Task objective
Could you transcribe all the entries exactly, omitting the pictures?

[Collected data entries]
--- --- ---

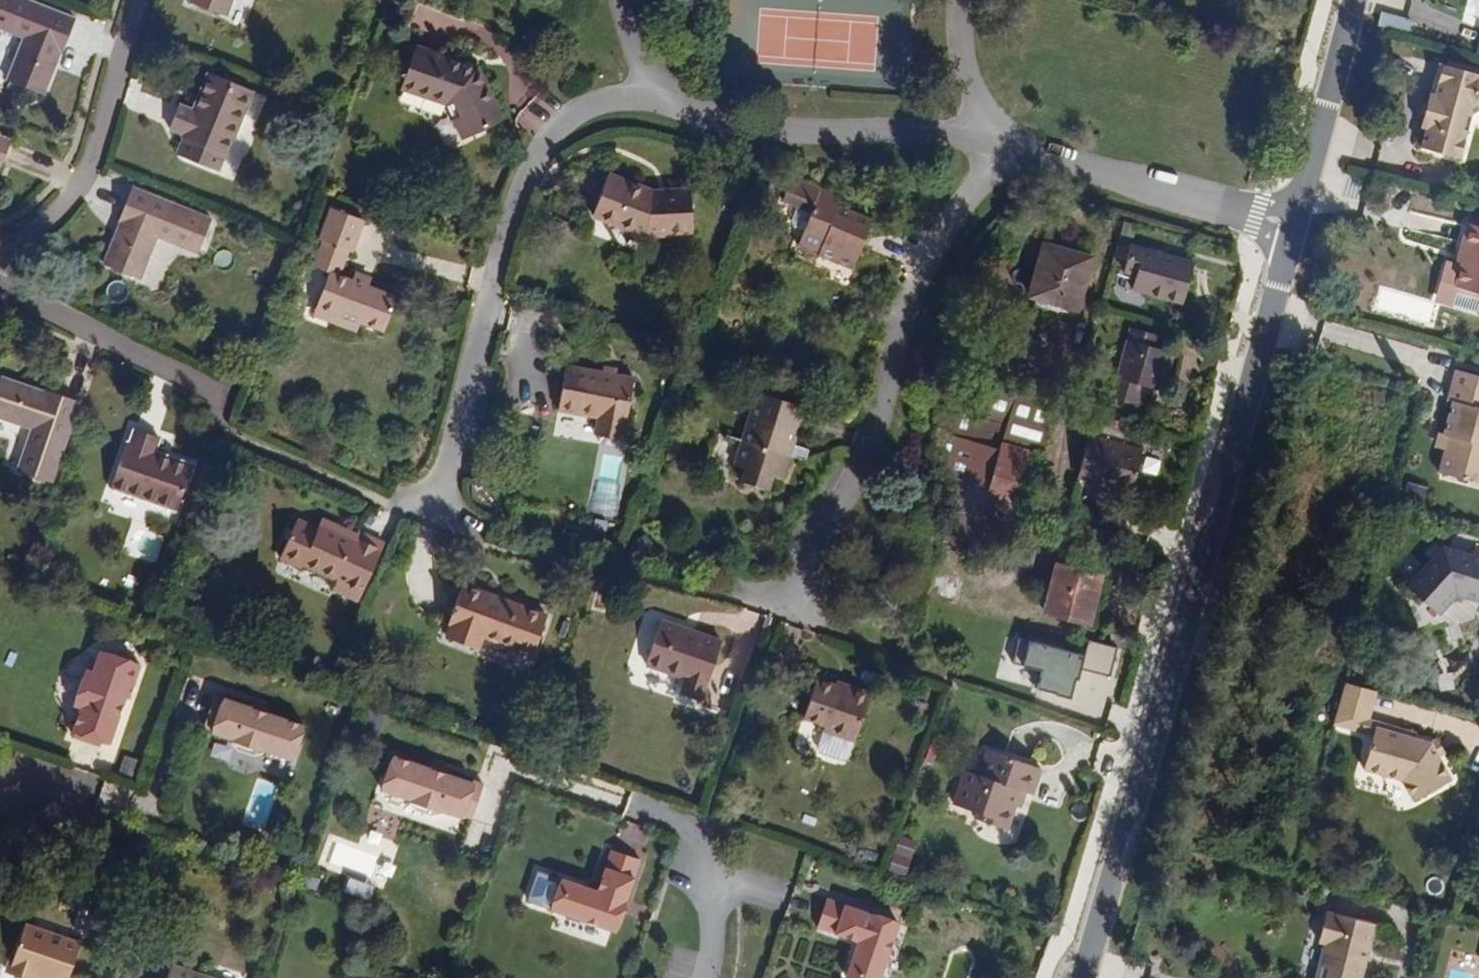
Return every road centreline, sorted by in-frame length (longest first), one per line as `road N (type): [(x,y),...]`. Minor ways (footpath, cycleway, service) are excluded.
road 1 (tertiary): [(1075,977),(1281,245)]
road 2 (residential): [(651,100),(583,109),(554,129),(523,181),(435,505)]
road 3 (residential): [(788,598),(860,457),(913,286),(993,145)]
road 4 (residential): [(993,145),(902,134),(751,132),(651,100)]
road 5 (residential): [(0,251),(59,209),(83,174),(135,0)]
road 6 (residential): [(1226,212),(993,145)]
road 7 (residential): [(0,291),(216,399)]
road 8 (tertiary): [(1290,213),(1350,0)]
road 9 (residential): [(993,145),(961,63),(956,0)]
road 10 (residential): [(716,977),(713,893),(700,834)]

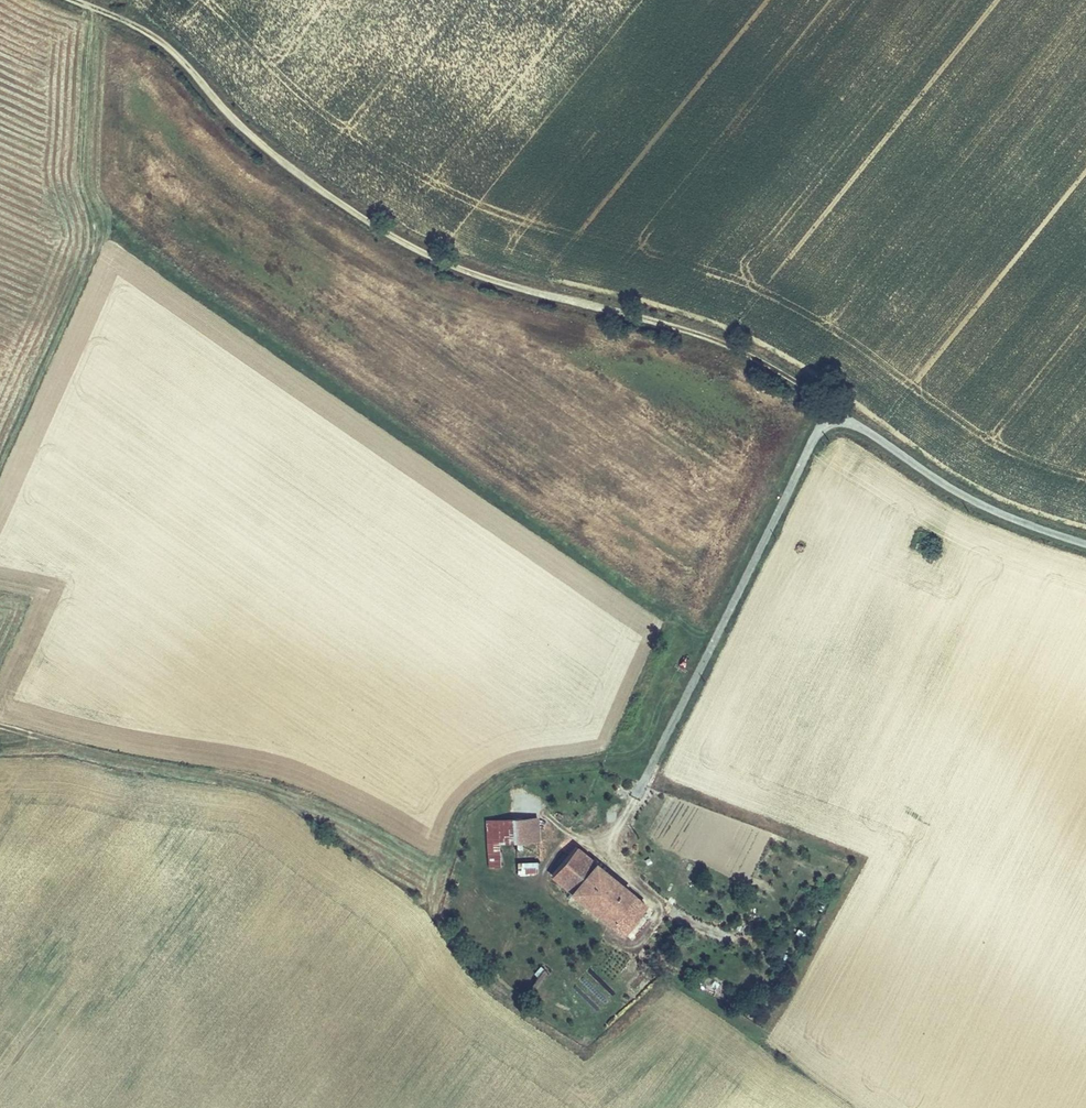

--- --- ---

Written response
Return every road centreline, sorted by in-frame length (longest first), one per line as `road N (type): [(x,y),...]`. Minor ways (footpath, cycleway, service) are excluded.
road 1 (tertiary): [(1075,977),(1281,245)]
road 2 (residential): [(651,100),(583,109),(554,129),(523,181),(435,505)]
road 3 (residential): [(788,598),(860,457),(913,286),(993,145)]
road 4 (residential): [(993,145),(902,134),(751,132),(651,100)]
road 5 (residential): [(0,251),(59,209),(83,174),(135,0)]
road 6 (residential): [(1226,212),(993,145)]
road 7 (residential): [(0,291),(216,399)]
road 8 (tertiary): [(1290,213),(1350,0)]
road 9 (residential): [(993,145),(961,63),(956,0)]
road 10 (residential): [(716,977),(713,893),(700,834)]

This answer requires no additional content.